What needs to be done:
The lines from the first line of the entries through the line containing "136, 802, 171>" are to be repeated exactly, with both of those lines included.

Records for this exercise:
····················

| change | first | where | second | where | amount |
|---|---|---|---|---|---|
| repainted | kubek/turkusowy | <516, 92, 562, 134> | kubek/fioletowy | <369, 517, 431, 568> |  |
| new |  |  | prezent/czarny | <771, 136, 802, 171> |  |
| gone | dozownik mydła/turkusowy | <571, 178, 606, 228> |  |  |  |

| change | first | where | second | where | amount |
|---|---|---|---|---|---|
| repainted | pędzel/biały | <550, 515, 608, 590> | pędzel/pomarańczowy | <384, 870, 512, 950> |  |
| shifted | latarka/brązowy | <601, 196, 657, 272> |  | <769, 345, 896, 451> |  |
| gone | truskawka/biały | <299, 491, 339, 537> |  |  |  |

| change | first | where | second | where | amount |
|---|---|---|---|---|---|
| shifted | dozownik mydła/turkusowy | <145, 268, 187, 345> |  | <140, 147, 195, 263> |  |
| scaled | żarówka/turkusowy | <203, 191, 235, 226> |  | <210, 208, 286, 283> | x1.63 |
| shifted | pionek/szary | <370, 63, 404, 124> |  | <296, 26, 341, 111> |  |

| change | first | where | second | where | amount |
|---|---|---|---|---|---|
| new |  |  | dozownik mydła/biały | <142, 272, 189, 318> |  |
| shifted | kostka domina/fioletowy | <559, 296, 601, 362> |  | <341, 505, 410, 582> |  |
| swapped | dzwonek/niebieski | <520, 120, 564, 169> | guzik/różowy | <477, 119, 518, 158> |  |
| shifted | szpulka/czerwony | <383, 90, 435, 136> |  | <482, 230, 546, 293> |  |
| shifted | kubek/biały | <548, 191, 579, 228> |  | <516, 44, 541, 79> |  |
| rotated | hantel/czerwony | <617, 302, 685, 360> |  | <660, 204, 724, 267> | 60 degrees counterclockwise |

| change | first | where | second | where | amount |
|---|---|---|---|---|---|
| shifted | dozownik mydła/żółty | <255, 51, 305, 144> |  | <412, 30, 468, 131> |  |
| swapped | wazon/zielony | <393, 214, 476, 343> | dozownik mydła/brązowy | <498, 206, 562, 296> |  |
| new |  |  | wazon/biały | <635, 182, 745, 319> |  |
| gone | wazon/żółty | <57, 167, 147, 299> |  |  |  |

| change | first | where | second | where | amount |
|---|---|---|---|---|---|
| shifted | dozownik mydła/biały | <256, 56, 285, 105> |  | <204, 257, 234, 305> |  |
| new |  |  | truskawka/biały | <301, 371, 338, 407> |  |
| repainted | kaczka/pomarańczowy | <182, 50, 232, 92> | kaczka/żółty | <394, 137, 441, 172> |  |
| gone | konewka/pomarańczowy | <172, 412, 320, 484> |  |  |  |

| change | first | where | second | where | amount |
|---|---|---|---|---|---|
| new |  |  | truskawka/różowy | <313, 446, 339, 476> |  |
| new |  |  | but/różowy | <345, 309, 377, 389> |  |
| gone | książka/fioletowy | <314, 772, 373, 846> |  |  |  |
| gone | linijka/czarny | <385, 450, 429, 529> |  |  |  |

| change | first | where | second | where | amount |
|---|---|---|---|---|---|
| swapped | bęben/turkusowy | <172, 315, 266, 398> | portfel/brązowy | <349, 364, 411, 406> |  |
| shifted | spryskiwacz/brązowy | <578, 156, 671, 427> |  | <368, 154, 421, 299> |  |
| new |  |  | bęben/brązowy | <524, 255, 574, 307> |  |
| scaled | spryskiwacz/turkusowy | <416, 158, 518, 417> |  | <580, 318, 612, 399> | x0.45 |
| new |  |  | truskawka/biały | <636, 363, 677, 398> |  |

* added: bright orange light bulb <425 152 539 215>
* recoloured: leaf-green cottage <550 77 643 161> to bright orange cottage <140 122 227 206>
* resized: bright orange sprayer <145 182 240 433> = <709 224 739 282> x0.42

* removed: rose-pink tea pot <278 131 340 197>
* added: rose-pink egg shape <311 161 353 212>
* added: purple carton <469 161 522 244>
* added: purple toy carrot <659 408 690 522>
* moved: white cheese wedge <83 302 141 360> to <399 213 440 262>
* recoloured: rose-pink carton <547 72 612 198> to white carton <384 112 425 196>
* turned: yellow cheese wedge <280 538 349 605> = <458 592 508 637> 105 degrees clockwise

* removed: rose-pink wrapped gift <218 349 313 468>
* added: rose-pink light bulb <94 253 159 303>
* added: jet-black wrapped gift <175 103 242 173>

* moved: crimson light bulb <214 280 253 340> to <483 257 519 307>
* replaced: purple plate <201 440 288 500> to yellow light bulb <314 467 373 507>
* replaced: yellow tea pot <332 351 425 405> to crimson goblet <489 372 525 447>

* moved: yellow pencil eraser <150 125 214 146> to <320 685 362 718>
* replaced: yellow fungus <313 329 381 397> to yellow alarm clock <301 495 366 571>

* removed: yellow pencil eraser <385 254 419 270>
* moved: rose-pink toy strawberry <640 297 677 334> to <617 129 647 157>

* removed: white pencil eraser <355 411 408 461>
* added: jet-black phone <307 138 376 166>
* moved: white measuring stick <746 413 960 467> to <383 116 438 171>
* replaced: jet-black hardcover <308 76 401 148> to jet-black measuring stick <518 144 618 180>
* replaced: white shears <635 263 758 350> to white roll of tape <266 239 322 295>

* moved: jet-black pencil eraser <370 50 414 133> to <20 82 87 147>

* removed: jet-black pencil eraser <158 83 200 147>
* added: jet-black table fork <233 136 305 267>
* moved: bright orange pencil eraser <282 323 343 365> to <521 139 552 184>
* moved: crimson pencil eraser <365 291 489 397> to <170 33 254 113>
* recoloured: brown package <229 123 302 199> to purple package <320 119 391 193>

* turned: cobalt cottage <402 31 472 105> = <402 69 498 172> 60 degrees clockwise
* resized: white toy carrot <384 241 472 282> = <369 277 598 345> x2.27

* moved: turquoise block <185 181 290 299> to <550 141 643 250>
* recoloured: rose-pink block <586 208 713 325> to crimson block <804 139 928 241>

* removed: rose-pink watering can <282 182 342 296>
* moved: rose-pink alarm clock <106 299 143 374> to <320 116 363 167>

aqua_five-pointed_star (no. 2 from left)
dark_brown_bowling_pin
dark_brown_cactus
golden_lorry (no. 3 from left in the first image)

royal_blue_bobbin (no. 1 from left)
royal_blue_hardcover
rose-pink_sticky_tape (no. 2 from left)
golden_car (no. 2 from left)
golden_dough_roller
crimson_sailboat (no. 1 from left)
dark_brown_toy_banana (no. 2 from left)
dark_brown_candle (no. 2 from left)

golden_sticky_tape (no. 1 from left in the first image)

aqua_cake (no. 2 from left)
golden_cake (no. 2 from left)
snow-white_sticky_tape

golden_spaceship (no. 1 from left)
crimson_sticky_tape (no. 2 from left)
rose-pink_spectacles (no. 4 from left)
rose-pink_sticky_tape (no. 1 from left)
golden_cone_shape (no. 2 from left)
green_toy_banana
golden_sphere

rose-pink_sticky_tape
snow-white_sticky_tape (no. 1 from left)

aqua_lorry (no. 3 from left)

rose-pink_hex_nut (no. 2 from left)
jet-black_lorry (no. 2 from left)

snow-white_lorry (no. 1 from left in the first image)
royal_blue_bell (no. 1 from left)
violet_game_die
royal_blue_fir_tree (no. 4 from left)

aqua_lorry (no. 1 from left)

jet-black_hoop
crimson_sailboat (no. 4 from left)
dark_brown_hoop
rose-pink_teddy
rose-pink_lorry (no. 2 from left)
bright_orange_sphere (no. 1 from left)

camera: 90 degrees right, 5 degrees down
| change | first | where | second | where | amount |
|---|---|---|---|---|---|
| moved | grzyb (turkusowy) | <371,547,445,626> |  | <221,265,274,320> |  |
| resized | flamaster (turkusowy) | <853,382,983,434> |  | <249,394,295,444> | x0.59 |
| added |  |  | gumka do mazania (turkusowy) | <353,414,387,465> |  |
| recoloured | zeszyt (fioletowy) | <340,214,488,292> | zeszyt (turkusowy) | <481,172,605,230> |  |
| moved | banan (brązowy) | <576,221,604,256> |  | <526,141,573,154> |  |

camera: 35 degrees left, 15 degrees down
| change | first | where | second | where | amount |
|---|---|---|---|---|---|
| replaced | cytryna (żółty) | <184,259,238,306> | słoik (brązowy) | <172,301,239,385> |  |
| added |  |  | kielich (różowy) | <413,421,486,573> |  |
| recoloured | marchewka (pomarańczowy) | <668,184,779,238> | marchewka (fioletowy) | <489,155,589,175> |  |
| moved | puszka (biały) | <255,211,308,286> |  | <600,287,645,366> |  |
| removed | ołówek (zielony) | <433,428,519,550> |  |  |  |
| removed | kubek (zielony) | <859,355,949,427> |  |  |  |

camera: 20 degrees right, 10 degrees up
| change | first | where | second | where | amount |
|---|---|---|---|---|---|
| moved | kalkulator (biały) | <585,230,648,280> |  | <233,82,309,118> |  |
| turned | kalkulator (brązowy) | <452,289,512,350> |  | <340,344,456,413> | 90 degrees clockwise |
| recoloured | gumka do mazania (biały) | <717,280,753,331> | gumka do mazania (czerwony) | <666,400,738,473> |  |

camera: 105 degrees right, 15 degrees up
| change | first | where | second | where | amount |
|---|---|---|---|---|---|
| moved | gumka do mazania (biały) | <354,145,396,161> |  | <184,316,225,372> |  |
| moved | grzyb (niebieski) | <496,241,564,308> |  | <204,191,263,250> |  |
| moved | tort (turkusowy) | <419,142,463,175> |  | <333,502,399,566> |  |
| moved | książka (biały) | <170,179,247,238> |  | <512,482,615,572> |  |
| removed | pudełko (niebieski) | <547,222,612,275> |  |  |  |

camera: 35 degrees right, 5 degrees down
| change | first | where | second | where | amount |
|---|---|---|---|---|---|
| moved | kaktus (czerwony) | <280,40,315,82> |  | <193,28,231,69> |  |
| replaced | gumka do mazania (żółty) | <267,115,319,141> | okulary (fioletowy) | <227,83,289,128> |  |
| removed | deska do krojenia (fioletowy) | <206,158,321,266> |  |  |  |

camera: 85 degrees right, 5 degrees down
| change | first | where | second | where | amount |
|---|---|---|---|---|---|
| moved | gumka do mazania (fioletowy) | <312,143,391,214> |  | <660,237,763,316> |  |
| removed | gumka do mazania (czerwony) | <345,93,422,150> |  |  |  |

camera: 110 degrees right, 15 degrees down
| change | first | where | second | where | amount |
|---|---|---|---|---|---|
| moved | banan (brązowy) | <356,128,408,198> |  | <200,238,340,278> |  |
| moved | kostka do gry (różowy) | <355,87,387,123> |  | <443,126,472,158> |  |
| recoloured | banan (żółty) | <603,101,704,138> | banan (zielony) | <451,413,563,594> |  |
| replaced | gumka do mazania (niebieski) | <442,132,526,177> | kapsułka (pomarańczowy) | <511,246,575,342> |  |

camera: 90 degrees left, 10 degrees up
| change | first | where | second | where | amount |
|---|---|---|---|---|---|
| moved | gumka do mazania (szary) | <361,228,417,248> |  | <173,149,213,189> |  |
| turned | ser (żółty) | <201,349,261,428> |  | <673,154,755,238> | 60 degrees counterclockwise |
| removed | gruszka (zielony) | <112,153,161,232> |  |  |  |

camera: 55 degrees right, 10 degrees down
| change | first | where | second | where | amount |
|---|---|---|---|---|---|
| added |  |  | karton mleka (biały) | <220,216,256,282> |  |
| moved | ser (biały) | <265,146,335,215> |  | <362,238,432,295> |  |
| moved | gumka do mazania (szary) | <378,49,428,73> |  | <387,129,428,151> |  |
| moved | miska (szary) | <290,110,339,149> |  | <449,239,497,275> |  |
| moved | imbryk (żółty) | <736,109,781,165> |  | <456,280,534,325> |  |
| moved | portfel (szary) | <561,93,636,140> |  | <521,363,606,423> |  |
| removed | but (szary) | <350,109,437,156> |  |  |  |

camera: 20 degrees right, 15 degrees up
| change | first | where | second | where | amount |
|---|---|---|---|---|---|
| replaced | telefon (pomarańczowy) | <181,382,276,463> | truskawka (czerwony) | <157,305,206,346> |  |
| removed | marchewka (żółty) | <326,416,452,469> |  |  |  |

····················

Output below:
| change | first | where | second | where | amount |
|---|---|---|---|---|---|
| repainted | kubek/turkusowy | <516, 92, 562, 134> | kubek/fioletowy | <369, 517, 431, 568> |  |
| new |  |  | prezent/czarny | <771, 136, 802, 171> |  |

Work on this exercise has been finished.